_Material for this task_:
____

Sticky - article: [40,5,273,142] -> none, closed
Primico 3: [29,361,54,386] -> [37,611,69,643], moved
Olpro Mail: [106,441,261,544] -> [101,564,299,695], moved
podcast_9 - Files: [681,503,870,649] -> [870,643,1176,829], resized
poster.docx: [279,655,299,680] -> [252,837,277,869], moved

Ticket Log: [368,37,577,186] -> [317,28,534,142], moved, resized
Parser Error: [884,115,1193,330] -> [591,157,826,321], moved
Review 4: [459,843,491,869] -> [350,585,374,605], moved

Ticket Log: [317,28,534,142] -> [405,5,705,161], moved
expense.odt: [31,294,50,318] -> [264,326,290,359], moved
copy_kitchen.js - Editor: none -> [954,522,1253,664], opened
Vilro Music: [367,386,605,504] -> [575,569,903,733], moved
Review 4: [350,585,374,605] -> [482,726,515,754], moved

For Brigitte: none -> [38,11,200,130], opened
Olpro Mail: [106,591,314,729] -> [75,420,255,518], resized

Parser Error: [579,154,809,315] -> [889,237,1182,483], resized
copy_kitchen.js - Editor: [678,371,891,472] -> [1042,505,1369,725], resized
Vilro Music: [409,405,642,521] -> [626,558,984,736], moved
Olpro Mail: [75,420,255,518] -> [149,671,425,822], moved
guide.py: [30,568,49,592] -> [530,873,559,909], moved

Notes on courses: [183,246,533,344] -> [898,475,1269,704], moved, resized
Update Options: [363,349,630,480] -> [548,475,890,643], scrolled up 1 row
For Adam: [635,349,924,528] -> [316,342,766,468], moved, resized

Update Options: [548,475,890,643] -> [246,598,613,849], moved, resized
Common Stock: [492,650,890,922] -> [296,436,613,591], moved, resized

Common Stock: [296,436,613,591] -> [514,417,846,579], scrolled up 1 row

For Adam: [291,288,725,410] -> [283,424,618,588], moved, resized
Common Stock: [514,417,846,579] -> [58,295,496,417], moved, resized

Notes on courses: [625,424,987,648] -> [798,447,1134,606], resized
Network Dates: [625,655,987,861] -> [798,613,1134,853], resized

____

_Work required_: All lines from the top of the data through the line containing "guide.py: [30,568,49,592] ->" need to be retyped exactly, and nothing more.

_Your solution_:
Sticky - article: [40,5,273,142] -> none, closed
Primico 3: [29,361,54,386] -> [37,611,69,643], moved
Olpro Mail: [106,441,261,544] -> [101,564,299,695], moved
podcast_9 - Files: [681,503,870,649] -> [870,643,1176,829], resized
poster.docx: [279,655,299,680] -> [252,837,277,869], moved

Ticket Log: [368,37,577,186] -> [317,28,534,142], moved, resized
Parser Error: [884,115,1193,330] -> [591,157,826,321], moved
Review 4: [459,843,491,869] -> [350,585,374,605], moved

Ticket Log: [317,28,534,142] -> [405,5,705,161], moved
expense.odt: [31,294,50,318] -> [264,326,290,359], moved
copy_kitchen.js - Editor: none -> [954,522,1253,664], opened
Vilro Music: [367,386,605,504] -> [575,569,903,733], moved
Review 4: [350,585,374,605] -> [482,726,515,754], moved

For Brigitte: none -> [38,11,200,130], opened
Olpro Mail: [106,591,314,729] -> [75,420,255,518], resized

Parser Error: [579,154,809,315] -> [889,237,1182,483], resized
copy_kitchen.js - Editor: [678,371,891,472] -> [1042,505,1369,725], resized
Vilro Music: [409,405,642,521] -> [626,558,984,736], moved
Olpro Mail: [75,420,255,518] -> [149,671,425,822], moved
guide.py: [30,568,49,592] -> [530,873,559,909], moved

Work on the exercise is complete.